• _Exercise aim_: In the records below, find each line that holds "degrees" and return it.

Image sets with object changes
# # # #
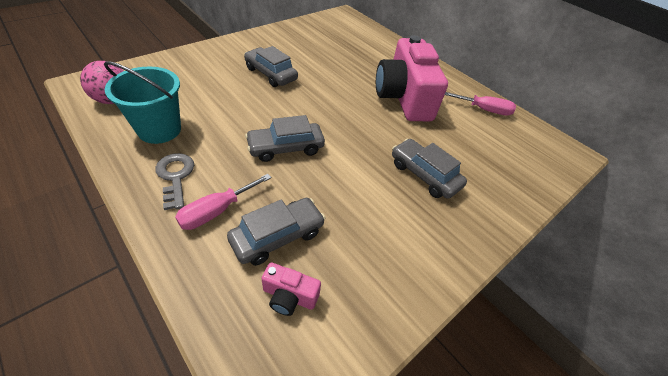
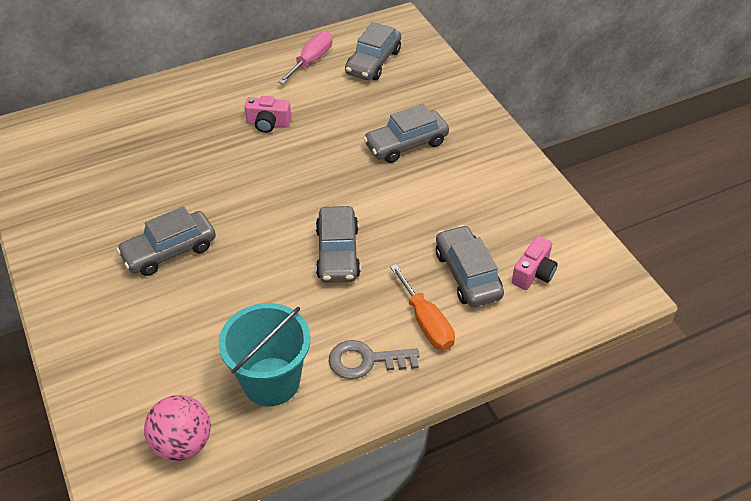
camera: 70 degrees left, 0 degrees up
(217, 211) = (426, 322): pink screwdriver -> orange screwdriver
(404, 98) = (268, 124): pink camera -> pink camera, size x0.41
(510, 143) = (373, 62): none -> grey car

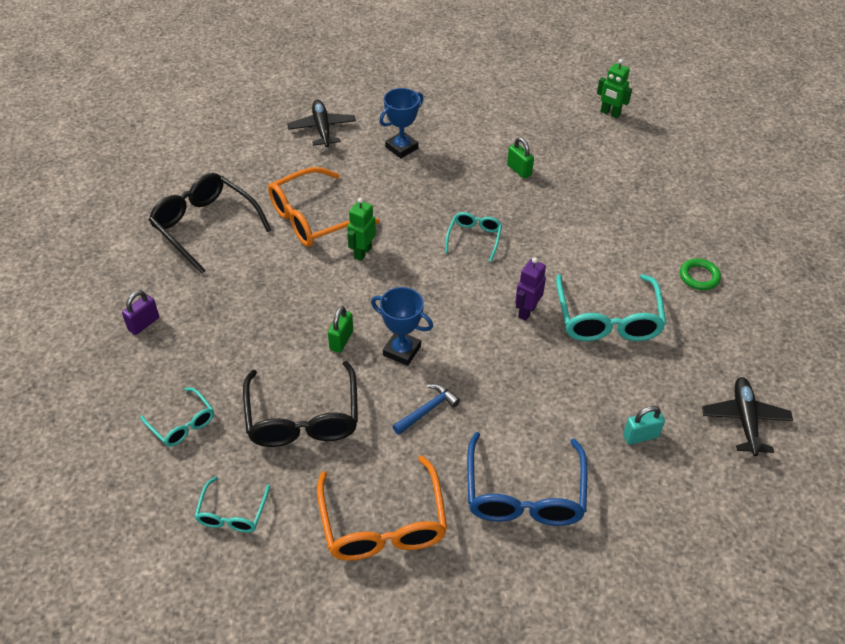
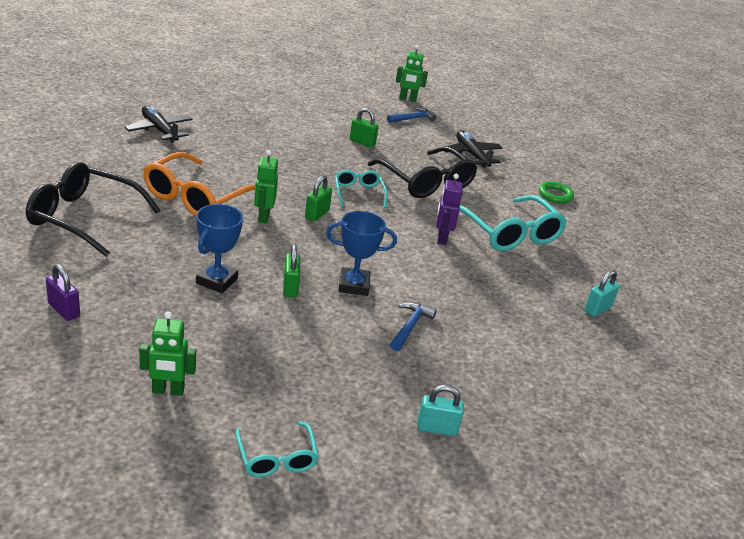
camera: 30 degrees left, 15 degrees down
(144, 324) = (64, 310): purple padlock -> purple padlock turned 60 degrees counterclockwise
(183, 424) = (168, 391): turquoise glasses -> green robot
(303, 419) = (296, 358): black glasses -> black glasses (427, 183)
(383, 525) = (436, 428): orange glasses -> turquoise padlock
(401, 148) = (247, 137): blue trophy -> blue trophy (217, 281)
(416, 258) = (317, 214): none -> green padlock
(524, 495) = (541, 373): blue glasses -> none
(597, 143) = (412, 119): none -> blue hammer
(745, 420) = (661, 282): black plane -> black plane (471, 154)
# # # #
• _Answer section_:
camera: 70 degrees left, 0 degrees up
camera: 30 degrees left, 15 degrees down
(144, 324) = (64, 310): purple padlock -> purple padlock turned 60 degrees counterclockwise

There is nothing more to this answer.